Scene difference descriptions
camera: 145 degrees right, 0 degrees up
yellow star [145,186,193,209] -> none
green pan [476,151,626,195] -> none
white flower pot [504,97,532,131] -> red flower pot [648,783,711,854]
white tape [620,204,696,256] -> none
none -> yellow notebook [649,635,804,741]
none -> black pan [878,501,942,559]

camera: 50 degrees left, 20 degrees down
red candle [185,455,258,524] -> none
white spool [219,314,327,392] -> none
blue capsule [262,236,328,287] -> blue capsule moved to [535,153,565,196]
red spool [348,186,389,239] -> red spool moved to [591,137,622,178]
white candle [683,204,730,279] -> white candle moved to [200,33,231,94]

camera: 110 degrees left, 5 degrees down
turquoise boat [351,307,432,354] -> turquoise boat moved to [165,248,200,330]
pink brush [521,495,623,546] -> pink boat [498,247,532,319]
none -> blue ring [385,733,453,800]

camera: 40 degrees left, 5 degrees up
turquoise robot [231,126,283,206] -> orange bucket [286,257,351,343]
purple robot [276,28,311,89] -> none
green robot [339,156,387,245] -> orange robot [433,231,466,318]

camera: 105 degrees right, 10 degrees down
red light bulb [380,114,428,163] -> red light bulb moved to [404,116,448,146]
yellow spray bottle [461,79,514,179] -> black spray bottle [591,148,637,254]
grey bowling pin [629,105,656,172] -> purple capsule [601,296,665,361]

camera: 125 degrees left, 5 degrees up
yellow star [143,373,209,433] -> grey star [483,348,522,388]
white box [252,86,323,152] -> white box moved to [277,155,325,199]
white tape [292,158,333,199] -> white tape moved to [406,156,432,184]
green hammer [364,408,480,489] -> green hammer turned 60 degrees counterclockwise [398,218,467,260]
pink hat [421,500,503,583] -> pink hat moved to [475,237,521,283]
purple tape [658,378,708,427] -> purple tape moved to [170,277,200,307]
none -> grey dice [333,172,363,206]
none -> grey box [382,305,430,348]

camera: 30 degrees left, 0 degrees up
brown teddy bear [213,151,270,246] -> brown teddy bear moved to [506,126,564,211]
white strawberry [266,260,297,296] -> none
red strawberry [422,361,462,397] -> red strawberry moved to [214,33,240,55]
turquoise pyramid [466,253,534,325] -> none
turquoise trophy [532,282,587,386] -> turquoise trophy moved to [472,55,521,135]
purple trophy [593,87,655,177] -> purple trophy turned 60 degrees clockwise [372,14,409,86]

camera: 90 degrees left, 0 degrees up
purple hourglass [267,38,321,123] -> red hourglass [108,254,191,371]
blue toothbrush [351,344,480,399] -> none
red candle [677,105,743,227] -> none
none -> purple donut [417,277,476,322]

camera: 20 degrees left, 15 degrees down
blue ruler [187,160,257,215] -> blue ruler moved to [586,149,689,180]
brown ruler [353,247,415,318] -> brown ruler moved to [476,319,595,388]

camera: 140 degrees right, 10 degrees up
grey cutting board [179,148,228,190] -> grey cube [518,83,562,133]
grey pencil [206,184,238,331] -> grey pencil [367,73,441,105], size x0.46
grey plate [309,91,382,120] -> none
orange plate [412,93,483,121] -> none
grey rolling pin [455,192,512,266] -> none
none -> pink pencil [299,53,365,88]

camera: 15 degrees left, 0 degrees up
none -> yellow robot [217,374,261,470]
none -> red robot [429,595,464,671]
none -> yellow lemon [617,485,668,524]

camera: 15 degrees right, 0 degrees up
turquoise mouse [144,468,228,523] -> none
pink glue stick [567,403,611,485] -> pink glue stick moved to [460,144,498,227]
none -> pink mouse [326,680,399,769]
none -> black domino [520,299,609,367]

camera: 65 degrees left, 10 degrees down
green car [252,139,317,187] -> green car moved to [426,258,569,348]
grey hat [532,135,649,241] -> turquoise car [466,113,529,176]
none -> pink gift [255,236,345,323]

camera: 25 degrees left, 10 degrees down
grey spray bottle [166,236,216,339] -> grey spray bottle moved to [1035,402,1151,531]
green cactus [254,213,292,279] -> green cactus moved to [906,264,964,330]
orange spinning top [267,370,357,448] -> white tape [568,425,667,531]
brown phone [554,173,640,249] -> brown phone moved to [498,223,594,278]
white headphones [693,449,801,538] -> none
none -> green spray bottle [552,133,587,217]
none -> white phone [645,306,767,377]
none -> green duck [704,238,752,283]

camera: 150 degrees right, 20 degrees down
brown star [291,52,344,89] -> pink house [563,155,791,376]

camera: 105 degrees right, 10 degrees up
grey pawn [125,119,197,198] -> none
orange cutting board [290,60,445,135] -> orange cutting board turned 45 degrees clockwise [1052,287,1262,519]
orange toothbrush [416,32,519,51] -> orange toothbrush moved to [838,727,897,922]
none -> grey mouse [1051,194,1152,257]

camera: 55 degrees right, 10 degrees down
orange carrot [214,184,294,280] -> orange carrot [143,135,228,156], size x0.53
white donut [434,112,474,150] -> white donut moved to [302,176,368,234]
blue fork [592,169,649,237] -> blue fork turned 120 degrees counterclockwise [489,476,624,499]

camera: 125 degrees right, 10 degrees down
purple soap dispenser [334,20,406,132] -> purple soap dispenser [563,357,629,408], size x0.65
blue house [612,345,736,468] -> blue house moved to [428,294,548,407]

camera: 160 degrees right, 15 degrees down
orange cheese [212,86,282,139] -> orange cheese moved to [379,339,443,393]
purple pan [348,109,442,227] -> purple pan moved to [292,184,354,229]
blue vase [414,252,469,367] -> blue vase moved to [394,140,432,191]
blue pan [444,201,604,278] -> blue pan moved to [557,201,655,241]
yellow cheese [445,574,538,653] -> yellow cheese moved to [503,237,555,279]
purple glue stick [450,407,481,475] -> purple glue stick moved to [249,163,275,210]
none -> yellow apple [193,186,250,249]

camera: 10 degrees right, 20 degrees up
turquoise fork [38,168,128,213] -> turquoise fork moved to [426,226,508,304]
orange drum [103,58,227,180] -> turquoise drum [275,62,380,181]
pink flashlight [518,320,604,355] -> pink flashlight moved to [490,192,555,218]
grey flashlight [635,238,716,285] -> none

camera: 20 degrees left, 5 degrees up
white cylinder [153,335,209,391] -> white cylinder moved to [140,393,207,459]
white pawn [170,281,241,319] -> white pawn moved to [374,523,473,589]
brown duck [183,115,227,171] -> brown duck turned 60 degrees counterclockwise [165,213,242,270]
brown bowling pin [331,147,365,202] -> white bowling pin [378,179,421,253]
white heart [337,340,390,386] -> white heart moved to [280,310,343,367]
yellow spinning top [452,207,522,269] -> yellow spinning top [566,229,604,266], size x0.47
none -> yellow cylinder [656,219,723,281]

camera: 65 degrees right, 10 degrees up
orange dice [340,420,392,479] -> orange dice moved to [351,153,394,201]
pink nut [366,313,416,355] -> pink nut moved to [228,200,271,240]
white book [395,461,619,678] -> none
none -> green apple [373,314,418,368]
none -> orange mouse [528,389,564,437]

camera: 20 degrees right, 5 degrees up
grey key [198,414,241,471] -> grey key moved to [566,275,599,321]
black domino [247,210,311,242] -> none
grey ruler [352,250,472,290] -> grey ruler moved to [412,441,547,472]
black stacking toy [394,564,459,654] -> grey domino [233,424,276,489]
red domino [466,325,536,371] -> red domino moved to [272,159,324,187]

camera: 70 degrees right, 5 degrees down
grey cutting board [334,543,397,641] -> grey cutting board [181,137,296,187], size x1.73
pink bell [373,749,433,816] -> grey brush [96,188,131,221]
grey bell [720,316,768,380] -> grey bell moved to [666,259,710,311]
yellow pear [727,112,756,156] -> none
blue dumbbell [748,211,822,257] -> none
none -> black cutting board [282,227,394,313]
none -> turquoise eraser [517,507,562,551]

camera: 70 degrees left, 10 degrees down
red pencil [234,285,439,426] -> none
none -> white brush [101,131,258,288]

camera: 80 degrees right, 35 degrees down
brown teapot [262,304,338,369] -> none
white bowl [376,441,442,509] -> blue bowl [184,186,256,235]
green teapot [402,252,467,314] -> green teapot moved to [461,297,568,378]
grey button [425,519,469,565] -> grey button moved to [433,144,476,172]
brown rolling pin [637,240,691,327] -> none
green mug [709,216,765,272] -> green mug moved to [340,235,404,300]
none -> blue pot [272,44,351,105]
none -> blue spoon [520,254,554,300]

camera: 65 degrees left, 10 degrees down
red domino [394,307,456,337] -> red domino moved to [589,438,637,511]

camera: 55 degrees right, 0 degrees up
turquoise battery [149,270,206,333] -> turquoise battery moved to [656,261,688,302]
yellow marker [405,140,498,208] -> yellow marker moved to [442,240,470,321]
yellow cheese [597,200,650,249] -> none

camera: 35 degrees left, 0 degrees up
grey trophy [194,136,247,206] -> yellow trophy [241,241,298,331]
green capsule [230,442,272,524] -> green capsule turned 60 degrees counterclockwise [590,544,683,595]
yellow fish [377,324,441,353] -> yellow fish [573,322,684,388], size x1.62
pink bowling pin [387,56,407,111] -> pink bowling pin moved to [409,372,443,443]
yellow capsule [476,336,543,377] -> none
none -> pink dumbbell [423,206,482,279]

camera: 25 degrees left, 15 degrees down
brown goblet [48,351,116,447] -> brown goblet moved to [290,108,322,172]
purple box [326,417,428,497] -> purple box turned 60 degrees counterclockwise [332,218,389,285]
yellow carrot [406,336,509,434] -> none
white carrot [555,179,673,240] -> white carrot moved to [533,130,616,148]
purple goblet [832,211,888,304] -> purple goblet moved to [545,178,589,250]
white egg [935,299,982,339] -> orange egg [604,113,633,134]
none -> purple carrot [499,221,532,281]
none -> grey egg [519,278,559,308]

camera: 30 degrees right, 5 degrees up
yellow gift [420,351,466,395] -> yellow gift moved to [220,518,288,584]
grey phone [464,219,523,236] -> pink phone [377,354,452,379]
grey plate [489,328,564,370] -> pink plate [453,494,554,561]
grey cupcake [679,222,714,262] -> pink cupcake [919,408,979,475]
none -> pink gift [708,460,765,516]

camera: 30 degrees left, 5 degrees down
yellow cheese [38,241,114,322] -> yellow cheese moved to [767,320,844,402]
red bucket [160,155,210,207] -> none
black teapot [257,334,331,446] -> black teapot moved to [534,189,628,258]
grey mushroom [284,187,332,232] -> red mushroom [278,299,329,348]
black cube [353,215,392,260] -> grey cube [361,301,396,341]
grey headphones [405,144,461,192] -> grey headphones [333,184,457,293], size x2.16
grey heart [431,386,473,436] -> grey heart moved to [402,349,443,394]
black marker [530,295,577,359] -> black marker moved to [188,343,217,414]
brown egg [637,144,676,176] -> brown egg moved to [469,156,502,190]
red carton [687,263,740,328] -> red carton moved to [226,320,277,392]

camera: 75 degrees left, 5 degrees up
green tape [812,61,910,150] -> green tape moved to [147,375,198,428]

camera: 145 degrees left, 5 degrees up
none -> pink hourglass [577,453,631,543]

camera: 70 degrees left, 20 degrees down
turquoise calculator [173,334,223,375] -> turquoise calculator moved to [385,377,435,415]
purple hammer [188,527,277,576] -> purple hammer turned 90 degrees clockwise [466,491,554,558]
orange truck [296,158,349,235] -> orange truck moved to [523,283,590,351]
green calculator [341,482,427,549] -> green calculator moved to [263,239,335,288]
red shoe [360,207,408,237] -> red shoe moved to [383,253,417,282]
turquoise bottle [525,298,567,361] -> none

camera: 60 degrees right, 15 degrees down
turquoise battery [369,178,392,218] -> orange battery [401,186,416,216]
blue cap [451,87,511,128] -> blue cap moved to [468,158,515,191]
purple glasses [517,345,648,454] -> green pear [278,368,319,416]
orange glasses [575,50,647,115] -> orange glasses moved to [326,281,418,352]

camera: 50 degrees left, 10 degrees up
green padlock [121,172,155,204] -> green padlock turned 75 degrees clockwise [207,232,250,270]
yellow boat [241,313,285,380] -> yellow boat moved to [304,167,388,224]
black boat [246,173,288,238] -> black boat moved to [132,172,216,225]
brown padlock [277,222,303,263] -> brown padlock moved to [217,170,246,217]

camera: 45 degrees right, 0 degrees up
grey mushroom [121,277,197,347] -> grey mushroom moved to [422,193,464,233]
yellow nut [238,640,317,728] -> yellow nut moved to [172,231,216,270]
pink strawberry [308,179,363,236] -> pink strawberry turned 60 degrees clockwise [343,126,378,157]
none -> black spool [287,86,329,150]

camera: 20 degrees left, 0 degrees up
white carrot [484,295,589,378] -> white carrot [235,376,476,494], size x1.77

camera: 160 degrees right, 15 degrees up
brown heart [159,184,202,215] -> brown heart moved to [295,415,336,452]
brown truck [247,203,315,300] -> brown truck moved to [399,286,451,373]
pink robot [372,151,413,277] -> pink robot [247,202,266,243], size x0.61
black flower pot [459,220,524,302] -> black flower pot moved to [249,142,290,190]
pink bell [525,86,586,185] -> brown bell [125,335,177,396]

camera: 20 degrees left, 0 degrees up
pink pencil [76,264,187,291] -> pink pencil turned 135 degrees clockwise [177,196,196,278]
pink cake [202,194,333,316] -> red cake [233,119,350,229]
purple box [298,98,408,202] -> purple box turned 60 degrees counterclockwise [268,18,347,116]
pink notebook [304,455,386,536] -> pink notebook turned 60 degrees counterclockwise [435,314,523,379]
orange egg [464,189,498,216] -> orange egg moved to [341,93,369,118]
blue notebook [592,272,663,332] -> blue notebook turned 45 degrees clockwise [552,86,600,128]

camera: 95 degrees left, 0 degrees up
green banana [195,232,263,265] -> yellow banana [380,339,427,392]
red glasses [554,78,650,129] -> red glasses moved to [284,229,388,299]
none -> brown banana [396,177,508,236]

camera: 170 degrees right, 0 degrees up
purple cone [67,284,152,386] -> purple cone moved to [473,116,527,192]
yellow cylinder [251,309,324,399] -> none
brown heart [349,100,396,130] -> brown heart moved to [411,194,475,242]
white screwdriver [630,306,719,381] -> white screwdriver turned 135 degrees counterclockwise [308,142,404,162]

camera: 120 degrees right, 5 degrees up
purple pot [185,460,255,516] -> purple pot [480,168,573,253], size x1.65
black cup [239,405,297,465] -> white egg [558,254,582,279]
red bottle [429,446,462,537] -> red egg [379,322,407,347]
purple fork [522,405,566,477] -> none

ACTION ITEM:
For the entries shown above, give the number of lines that include the word "duck", without any other text.

RESPONSE TO THIS EXERCISE:
2